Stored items

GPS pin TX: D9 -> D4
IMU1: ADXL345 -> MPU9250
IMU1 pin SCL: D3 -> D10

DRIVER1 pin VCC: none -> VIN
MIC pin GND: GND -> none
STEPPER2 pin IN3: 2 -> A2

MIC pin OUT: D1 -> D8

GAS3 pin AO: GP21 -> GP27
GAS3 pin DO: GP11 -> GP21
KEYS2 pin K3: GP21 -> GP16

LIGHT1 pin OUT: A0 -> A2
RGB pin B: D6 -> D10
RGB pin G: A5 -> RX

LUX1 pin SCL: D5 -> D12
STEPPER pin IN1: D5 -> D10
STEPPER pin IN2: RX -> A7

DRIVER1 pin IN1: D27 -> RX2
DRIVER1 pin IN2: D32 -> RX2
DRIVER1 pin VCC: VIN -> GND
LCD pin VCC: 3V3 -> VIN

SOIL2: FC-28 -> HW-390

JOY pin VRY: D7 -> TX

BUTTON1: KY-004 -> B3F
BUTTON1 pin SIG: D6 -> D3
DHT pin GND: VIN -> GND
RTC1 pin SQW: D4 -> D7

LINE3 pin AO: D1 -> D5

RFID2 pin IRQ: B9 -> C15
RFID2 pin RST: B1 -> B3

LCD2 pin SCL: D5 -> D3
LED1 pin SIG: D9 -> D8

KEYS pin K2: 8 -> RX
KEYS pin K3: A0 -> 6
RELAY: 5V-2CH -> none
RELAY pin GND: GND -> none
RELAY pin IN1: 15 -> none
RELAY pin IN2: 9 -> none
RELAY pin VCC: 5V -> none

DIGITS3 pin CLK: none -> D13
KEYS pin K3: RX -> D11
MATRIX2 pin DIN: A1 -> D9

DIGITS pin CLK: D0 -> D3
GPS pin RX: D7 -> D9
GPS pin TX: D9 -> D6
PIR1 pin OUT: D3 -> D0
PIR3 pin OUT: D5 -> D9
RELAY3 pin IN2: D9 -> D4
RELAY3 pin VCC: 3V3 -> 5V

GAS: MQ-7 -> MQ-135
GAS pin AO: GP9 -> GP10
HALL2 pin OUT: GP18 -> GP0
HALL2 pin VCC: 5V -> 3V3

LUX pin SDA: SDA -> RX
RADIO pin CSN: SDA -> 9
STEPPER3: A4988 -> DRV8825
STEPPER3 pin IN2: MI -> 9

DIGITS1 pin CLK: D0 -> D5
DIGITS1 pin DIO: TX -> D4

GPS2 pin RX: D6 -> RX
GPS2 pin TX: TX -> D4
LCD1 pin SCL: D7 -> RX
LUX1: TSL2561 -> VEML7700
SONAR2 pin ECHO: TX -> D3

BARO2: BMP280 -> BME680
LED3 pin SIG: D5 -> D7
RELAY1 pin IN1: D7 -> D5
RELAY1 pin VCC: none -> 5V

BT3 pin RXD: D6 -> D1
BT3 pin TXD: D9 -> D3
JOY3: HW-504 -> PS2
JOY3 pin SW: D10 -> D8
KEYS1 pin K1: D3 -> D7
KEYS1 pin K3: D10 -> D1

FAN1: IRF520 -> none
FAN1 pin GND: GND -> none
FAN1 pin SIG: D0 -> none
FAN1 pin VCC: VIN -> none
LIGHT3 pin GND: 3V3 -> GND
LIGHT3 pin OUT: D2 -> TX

What you will do: Quote the data in full, keeping each word unchanged.

Your solution:
GPS pin TX: D9 -> D4
IMU1: ADXL345 -> MPU9250
IMU1 pin SCL: D3 -> D10

DRIVER1 pin VCC: none -> VIN
MIC pin GND: GND -> none
STEPPER2 pin IN3: 2 -> A2

MIC pin OUT: D1 -> D8

GAS3 pin AO: GP21 -> GP27
GAS3 pin DO: GP11 -> GP21
KEYS2 pin K3: GP21 -> GP16

LIGHT1 pin OUT: A0 -> A2
RGB pin B: D6 -> D10
RGB pin G: A5 -> RX

LUX1 pin SCL: D5 -> D12
STEPPER pin IN1: D5 -> D10
STEPPER pin IN2: RX -> A7

DRIVER1 pin IN1: D27 -> RX2
DRIVER1 pin IN2: D32 -> RX2
DRIVER1 pin VCC: VIN -> GND
LCD pin VCC: 3V3 -> VIN

SOIL2: FC-28 -> HW-390

JOY pin VRY: D7 -> TX

BUTTON1: KY-004 -> B3F
BUTTON1 pin SIG: D6 -> D3
DHT pin GND: VIN -> GND
RTC1 pin SQW: D4 -> D7

LINE3 pin AO: D1 -> D5

RFID2 pin IRQ: B9 -> C15
RFID2 pin RST: B1 -> B3

LCD2 pin SCL: D5 -> D3
LED1 pin SIG: D9 -> D8

KEYS pin K2: 8 -> RX
KEYS pin K3: A0 -> 6
RELAY: 5V-2CH -> none
RELAY pin GND: GND -> none
RELAY pin IN1: 15 -> none
RELAY pin IN2: 9 -> none
RELAY pin VCC: 5V -> none

DIGITS3 pin CLK: none -> D13
KEYS pin K3: RX -> D11
MATRIX2 pin DIN: A1 -> D9

DIGITS pin CLK: D0 -> D3
GPS pin RX: D7 -> D9
GPS pin TX: D9 -> D6
PIR1 pin OUT: D3 -> D0
PIR3 pin OUT: D5 -> D9
RELAY3 pin IN2: D9 -> D4
RELAY3 pin VCC: 3V3 -> 5V

GAS: MQ-7 -> MQ-135
GAS pin AO: GP9 -> GP10
HALL2 pin OUT: GP18 -> GP0
HALL2 pin VCC: 5V -> 3V3

LUX pin SDA: SDA -> RX
RADIO pin CSN: SDA -> 9
STEPPER3: A4988 -> DRV8825
STEPPER3 pin IN2: MI -> 9

DIGITS1 pin CLK: D0 -> D5
DIGITS1 pin DIO: TX -> D4

GPS2 pin RX: D6 -> RX
GPS2 pin TX: TX -> D4
LCD1 pin SCL: D7 -> RX
LUX1: TSL2561 -> VEML7700
SONAR2 pin ECHO: TX -> D3

BARO2: BMP280 -> BME680
LED3 pin SIG: D5 -> D7
RELAY1 pin IN1: D7 -> D5
RELAY1 pin VCC: none -> 5V

BT3 pin RXD: D6 -> D1
BT3 pin TXD: D9 -> D3
JOY3: HW-504 -> PS2
JOY3 pin SW: D10 -> D8
KEYS1 pin K1: D3 -> D7
KEYS1 pin K3: D10 -> D1

FAN1: IRF520 -> none
FAN1 pin GND: GND -> none
FAN1 pin SIG: D0 -> none
FAN1 pin VCC: VIN -> none
LIGHT3 pin GND: 3V3 -> GND
LIGHT3 pin OUT: D2 -> TX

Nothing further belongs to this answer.